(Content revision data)

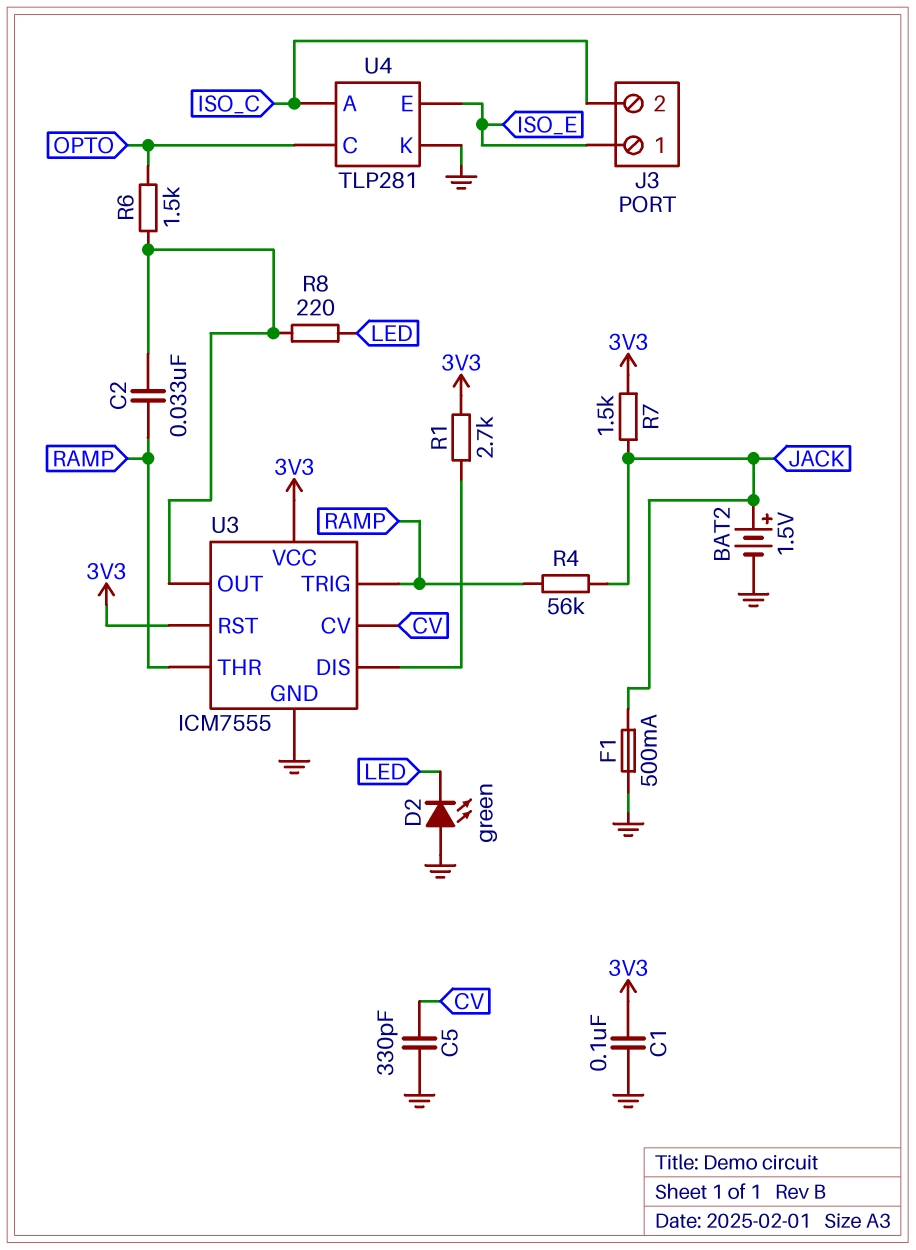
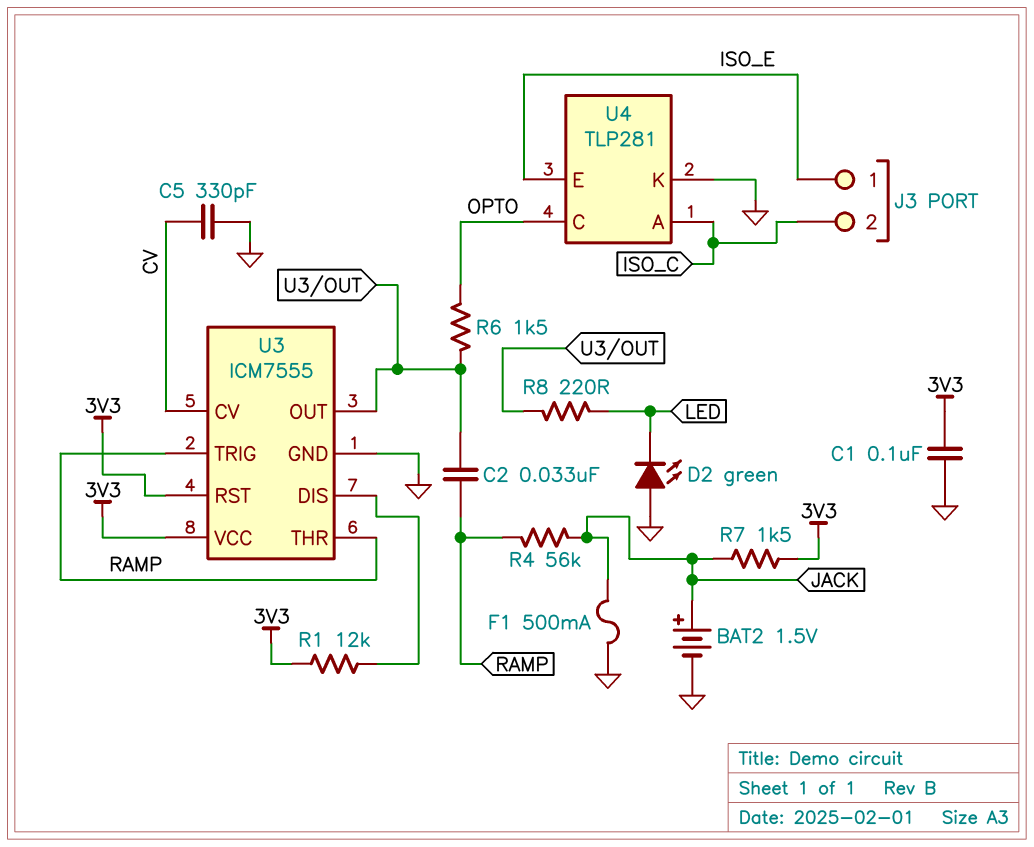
R1: 2.7k (3V3, U3/DIS) -> 12k (3V3, U3/DIS)

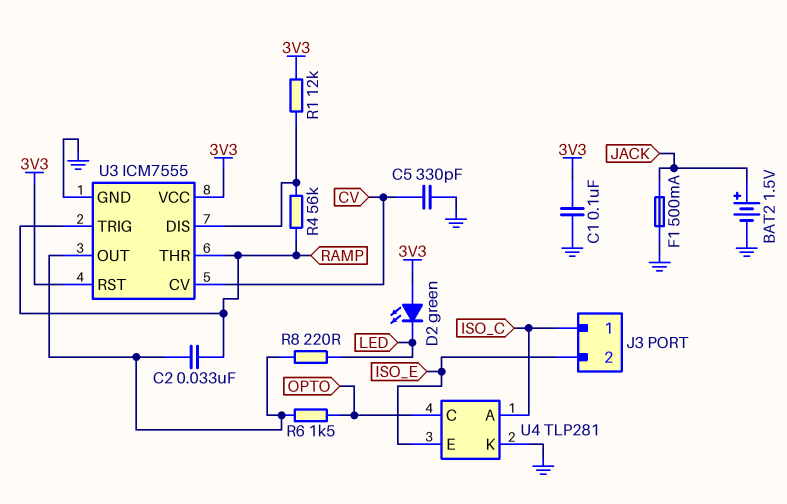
D2: LED green (A GND, K LED) -> LED green (A 3V3, K LED)
J3 pin 1: ISO_E -> ISO_C
J3 pin 2: ISO_C -> ISO_E
R4: 56k (JACK, RAMP) -> 56k (RAMP, U3/DIS)
R7: 1.5k (3V3, JACK) -> none

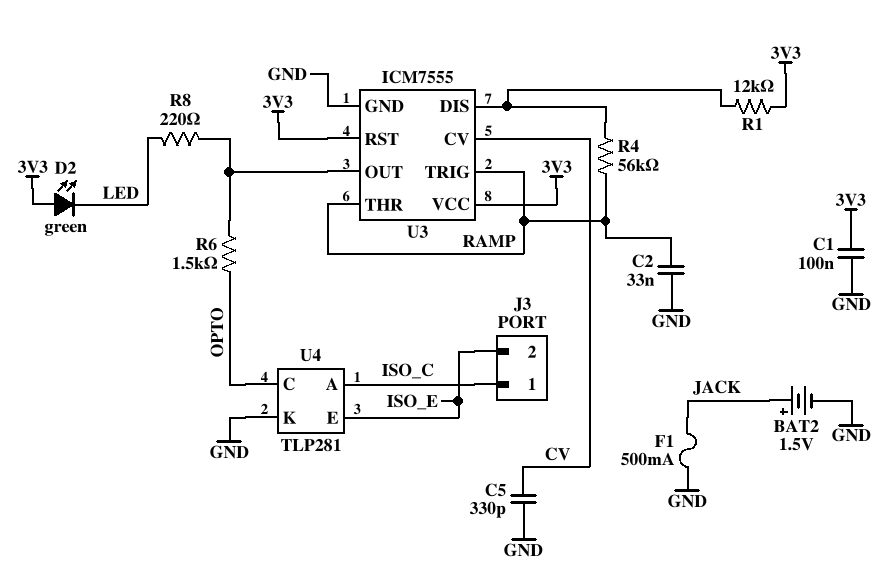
C2: 33nF (RAMP, U3/OUT) -> 33nF (GND, RAMP)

Your assignment:
Exactly as written, give the entries above again, with no images.

Problem solution:
R1: 2.7k (3V3, U3/DIS) -> 12k (3V3, U3/DIS)

D2: LED green (A GND, K LED) -> LED green (A 3V3, K LED)
J3 pin 1: ISO_E -> ISO_C
J3 pin 2: ISO_C -> ISO_E
R4: 56k (JACK, RAMP) -> 56k (RAMP, U3/DIS)
R7: 1.5k (3V3, JACK) -> none

C2: 33nF (RAMP, U3/OUT) -> 33nF (GND, RAMP)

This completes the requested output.